> Exercise task: Switch each "rotated" in the data below to "turned" and write the lines out again with nothing else changed. Leave the pictures out of your answer.

> Working data:
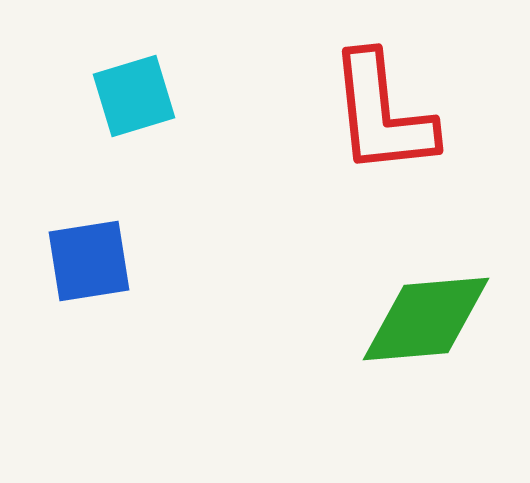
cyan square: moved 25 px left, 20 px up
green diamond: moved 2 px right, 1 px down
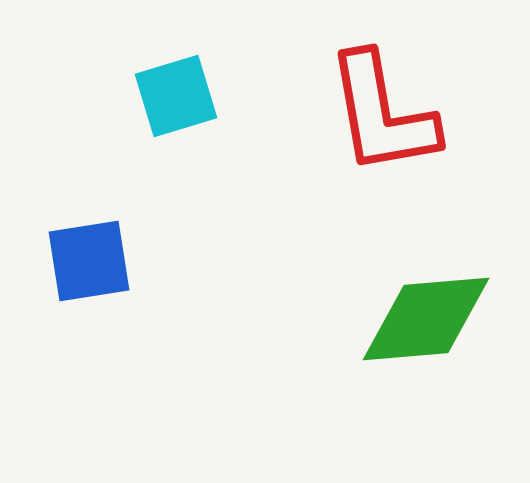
cyan square: moved 42 px right
red L-shape: rotated 4 degrees counterclockwise
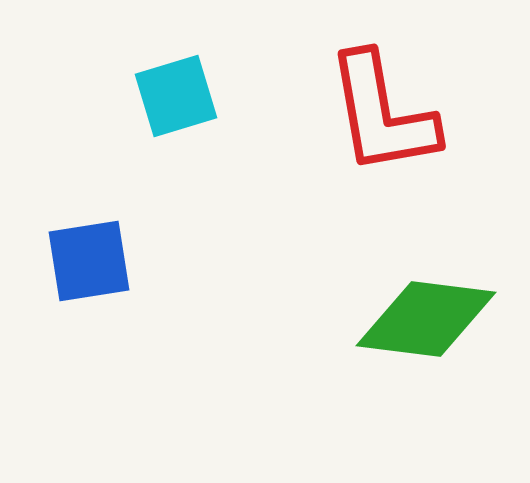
green diamond: rotated 12 degrees clockwise
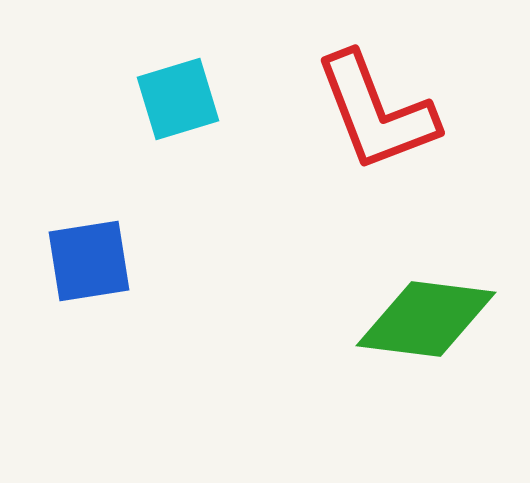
cyan square: moved 2 px right, 3 px down
red L-shape: moved 6 px left, 2 px up; rotated 11 degrees counterclockwise
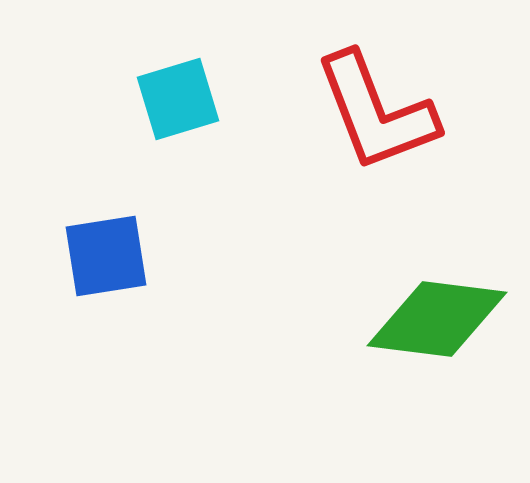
blue square: moved 17 px right, 5 px up
green diamond: moved 11 px right
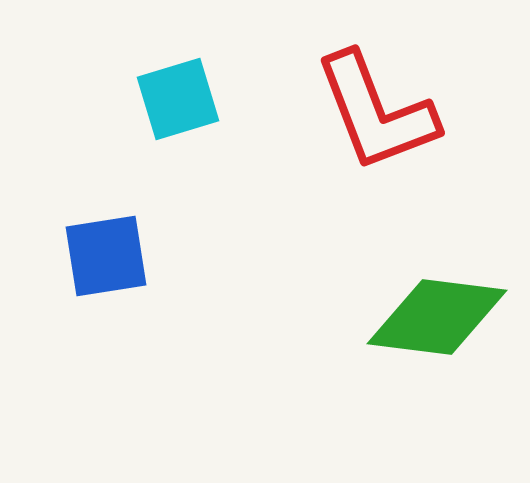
green diamond: moved 2 px up
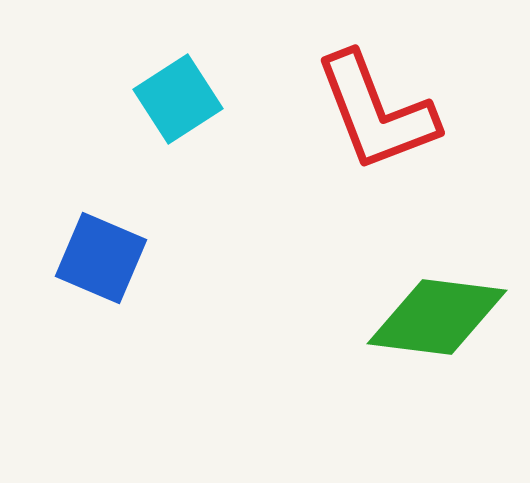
cyan square: rotated 16 degrees counterclockwise
blue square: moved 5 px left, 2 px down; rotated 32 degrees clockwise
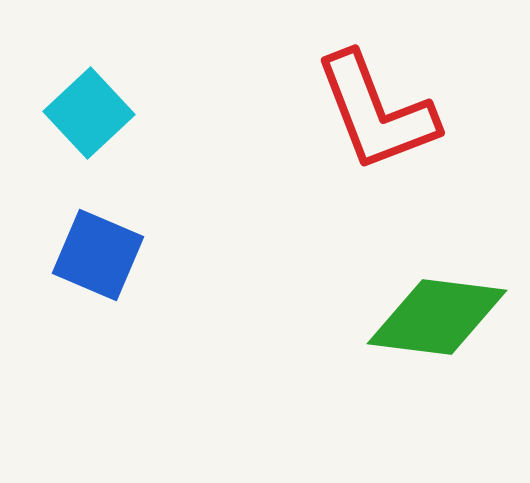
cyan square: moved 89 px left, 14 px down; rotated 10 degrees counterclockwise
blue square: moved 3 px left, 3 px up
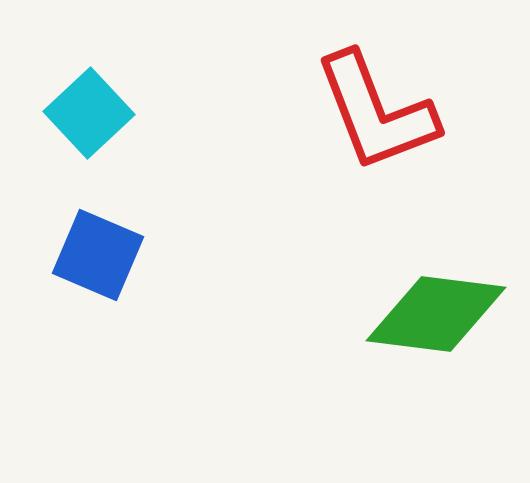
green diamond: moved 1 px left, 3 px up
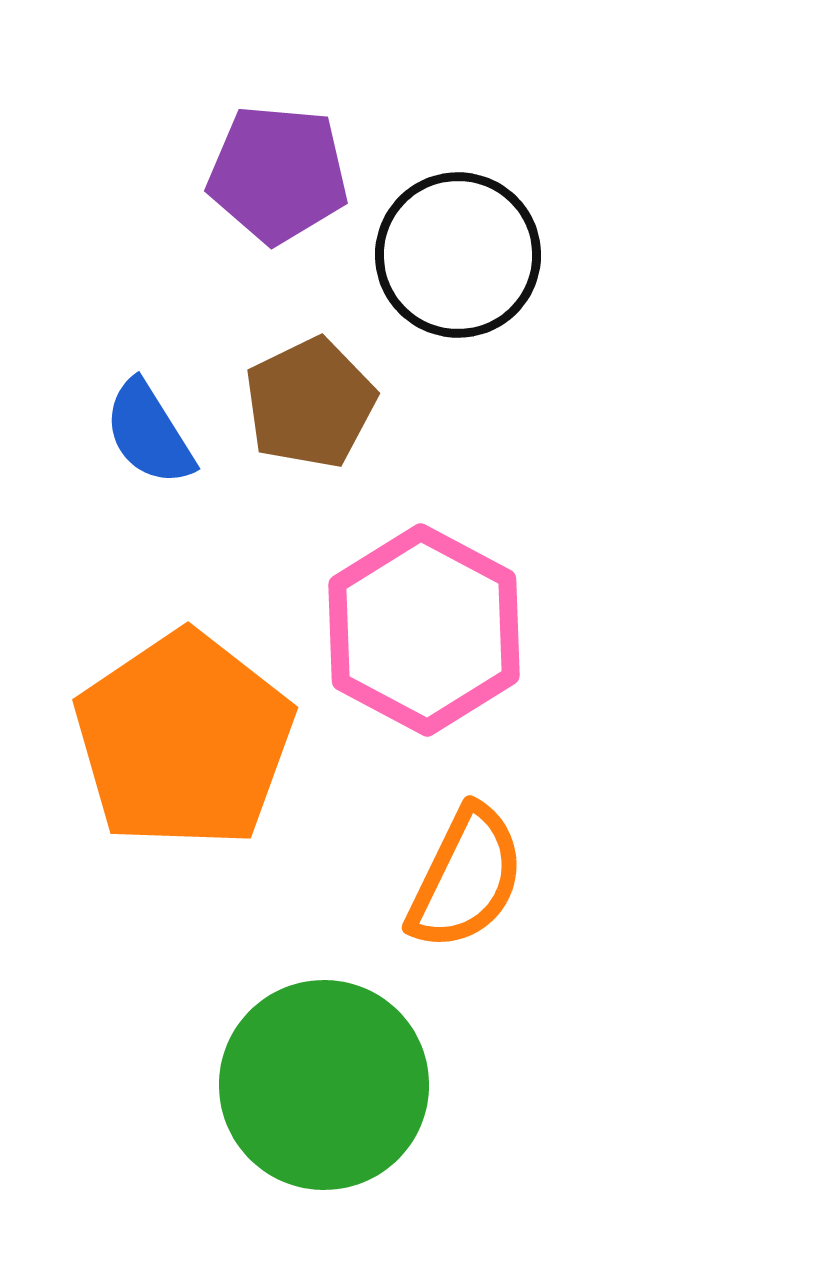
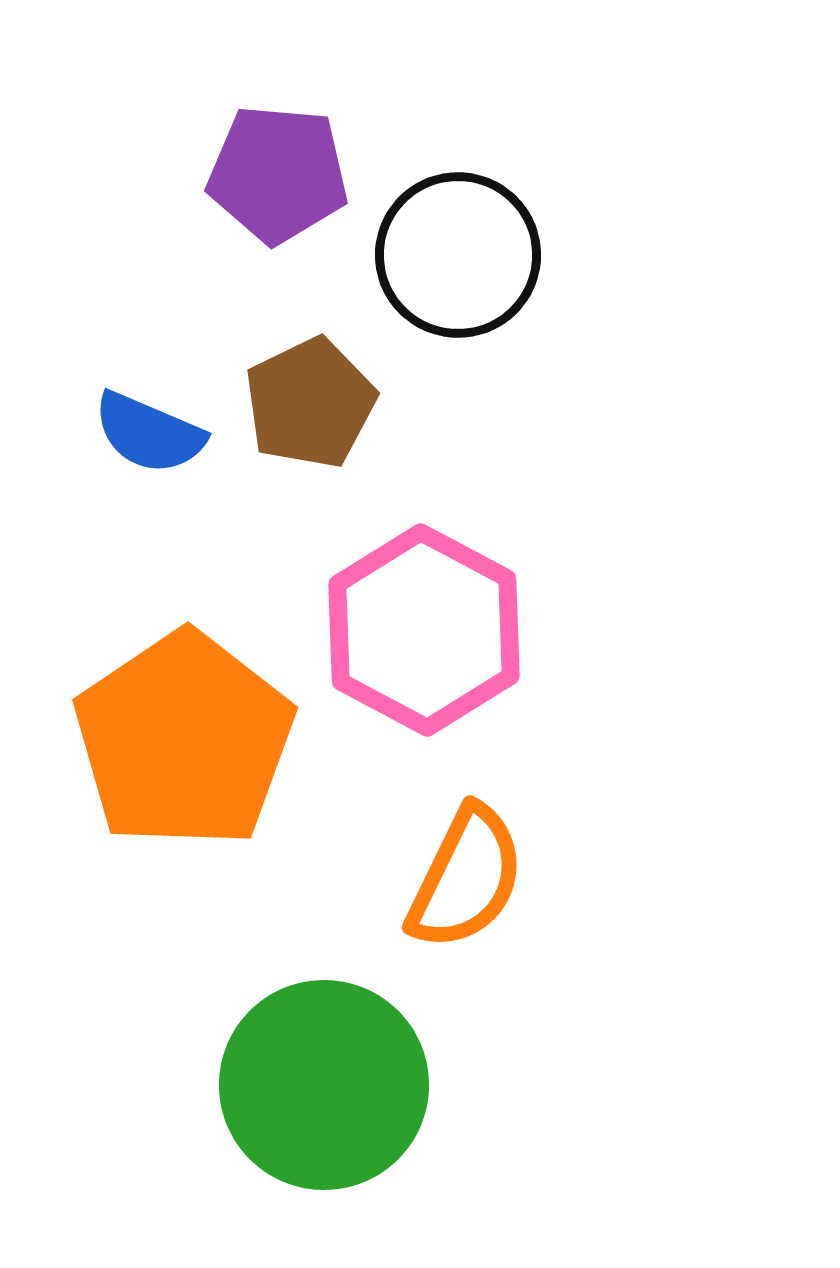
blue semicircle: rotated 35 degrees counterclockwise
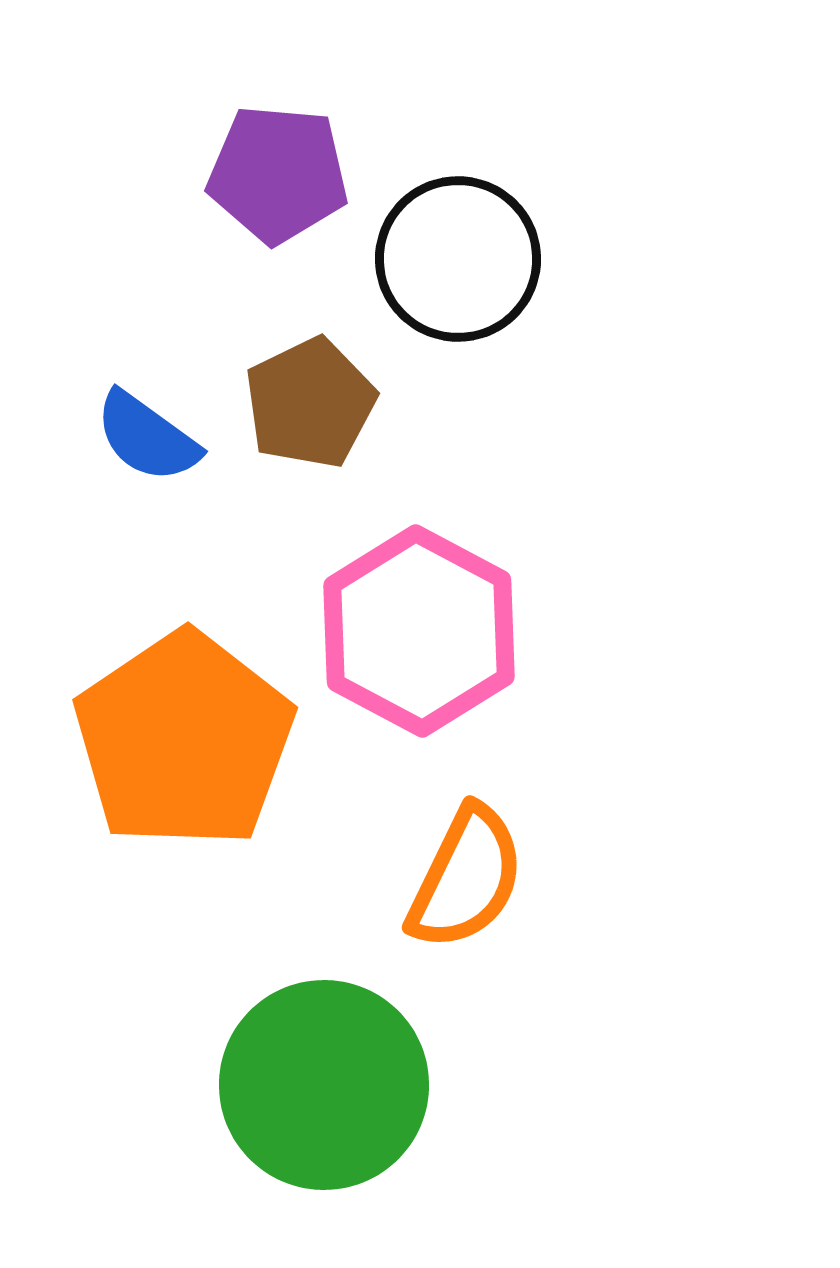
black circle: moved 4 px down
blue semicircle: moved 2 px left, 4 px down; rotated 13 degrees clockwise
pink hexagon: moved 5 px left, 1 px down
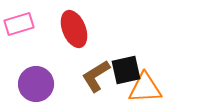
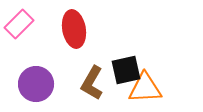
pink rectangle: rotated 28 degrees counterclockwise
red ellipse: rotated 12 degrees clockwise
brown L-shape: moved 4 px left, 7 px down; rotated 28 degrees counterclockwise
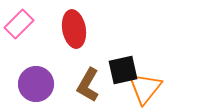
black square: moved 3 px left
brown L-shape: moved 4 px left, 2 px down
orange triangle: rotated 48 degrees counterclockwise
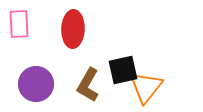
pink rectangle: rotated 48 degrees counterclockwise
red ellipse: moved 1 px left; rotated 12 degrees clockwise
orange triangle: moved 1 px right, 1 px up
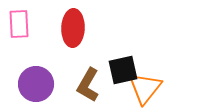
red ellipse: moved 1 px up
orange triangle: moved 1 px left, 1 px down
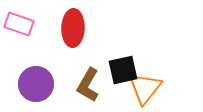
pink rectangle: rotated 68 degrees counterclockwise
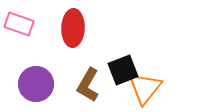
black square: rotated 8 degrees counterclockwise
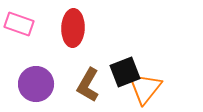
black square: moved 2 px right, 2 px down
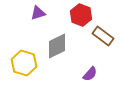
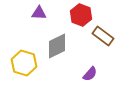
purple triangle: moved 1 px right; rotated 21 degrees clockwise
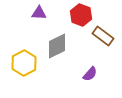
yellow hexagon: rotated 15 degrees clockwise
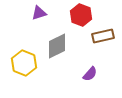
purple triangle: rotated 21 degrees counterclockwise
brown rectangle: rotated 50 degrees counterclockwise
yellow hexagon: rotated 10 degrees counterclockwise
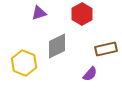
red hexagon: moved 1 px right, 1 px up; rotated 10 degrees clockwise
brown rectangle: moved 3 px right, 13 px down
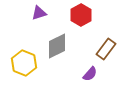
red hexagon: moved 1 px left, 1 px down
brown rectangle: rotated 40 degrees counterclockwise
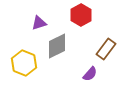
purple triangle: moved 10 px down
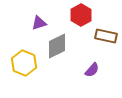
brown rectangle: moved 13 px up; rotated 65 degrees clockwise
purple semicircle: moved 2 px right, 4 px up
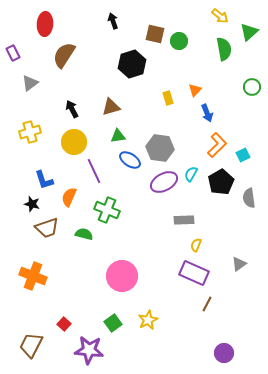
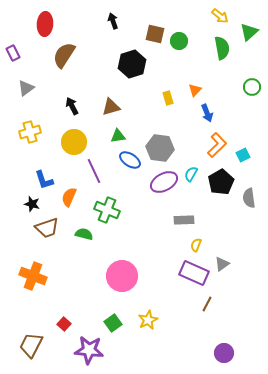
green semicircle at (224, 49): moved 2 px left, 1 px up
gray triangle at (30, 83): moved 4 px left, 5 px down
black arrow at (72, 109): moved 3 px up
gray triangle at (239, 264): moved 17 px left
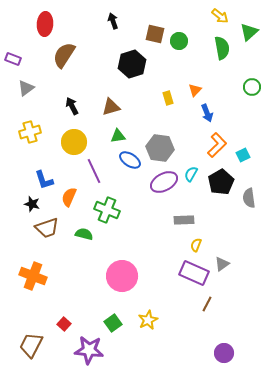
purple rectangle at (13, 53): moved 6 px down; rotated 42 degrees counterclockwise
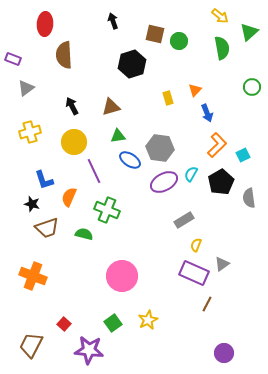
brown semicircle at (64, 55): rotated 36 degrees counterclockwise
gray rectangle at (184, 220): rotated 30 degrees counterclockwise
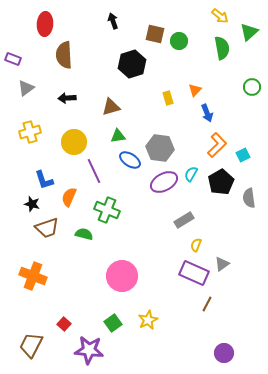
black arrow at (72, 106): moved 5 px left, 8 px up; rotated 66 degrees counterclockwise
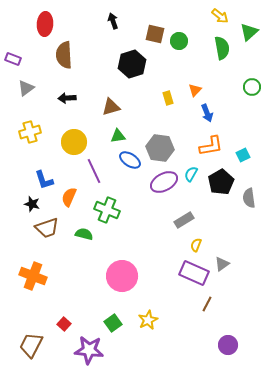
orange L-shape at (217, 145): moved 6 px left, 1 px down; rotated 35 degrees clockwise
purple circle at (224, 353): moved 4 px right, 8 px up
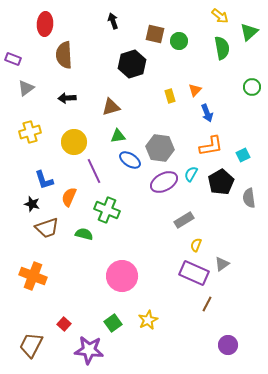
yellow rectangle at (168, 98): moved 2 px right, 2 px up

> Answer to this task:
cyan square: moved 25 px left, 20 px up
green diamond: moved 2 px right, 1 px down
cyan square: moved 42 px right
red L-shape: turned 4 degrees counterclockwise
green diamond: turned 12 degrees clockwise
cyan square: moved 2 px right, 3 px down
red L-shape: moved 6 px left, 2 px up; turned 11 degrees counterclockwise
blue square: moved 17 px right, 5 px up
green diamond: moved 11 px right
green diamond: moved 2 px up
cyan square: turned 16 degrees counterclockwise
blue square: moved 5 px left, 2 px down; turned 32 degrees clockwise
cyan square: moved 89 px left, 14 px down; turned 10 degrees counterclockwise
blue square: moved 3 px left, 3 px up
green diamond: moved 1 px left, 3 px up
blue semicircle: turned 35 degrees counterclockwise
black circle: moved 4 px down
blue semicircle: moved 2 px left, 4 px down; turned 13 degrees clockwise
pink hexagon: moved 5 px left, 1 px down
pink rectangle: turned 28 degrees counterclockwise
red ellipse: turned 12 degrees clockwise
brown L-shape: moved 4 px left, 7 px down; turned 28 degrees counterclockwise
black square: moved 3 px left
brown L-shape: moved 4 px left, 2 px down
orange triangle: turned 48 degrees counterclockwise
pink rectangle: turned 48 degrees counterclockwise
red ellipse: moved 1 px left; turned 12 degrees clockwise
orange triangle: moved 1 px right, 1 px up
red ellipse: moved 1 px up
orange triangle: moved 1 px left, 1 px down
pink rectangle: turned 68 degrees counterclockwise
black square: turned 8 degrees counterclockwise
black square: moved 2 px right, 2 px down
purple triangle: moved 1 px right; turned 21 degrees clockwise
yellow hexagon: turned 15 degrees clockwise
purple triangle: turned 21 degrees counterclockwise
brown rectangle: turned 50 degrees counterclockwise
yellow hexagon: turned 10 degrees counterclockwise
red hexagon: moved 1 px right, 1 px up; turned 10 degrees clockwise
brown rectangle: moved 3 px right, 13 px down
red hexagon: moved 1 px left, 1 px down
brown rectangle: turned 40 degrees counterclockwise
purple triangle: moved 10 px down
brown rectangle: moved 13 px up; turned 65 degrees clockwise
purple semicircle: moved 2 px right, 4 px up
green semicircle at (224, 49): moved 2 px left, 1 px up
gray triangle at (30, 83): moved 4 px left, 5 px down
black arrow at (72, 109): moved 3 px up
gray triangle at (239, 264): moved 17 px left
purple rectangle at (13, 53): moved 6 px down; turned 42 degrees counterclockwise
brown semicircle at (64, 55): turned 36 degrees counterclockwise
gray rectangle at (184, 220): turned 30 degrees counterclockwise
black arrow at (72, 106): moved 5 px left, 8 px up; turned 66 degrees counterclockwise
orange L-shape at (217, 145): moved 6 px left, 1 px down; turned 35 degrees clockwise
purple circle at (224, 353): moved 4 px right, 8 px up
yellow rectangle at (168, 98): moved 2 px right, 2 px up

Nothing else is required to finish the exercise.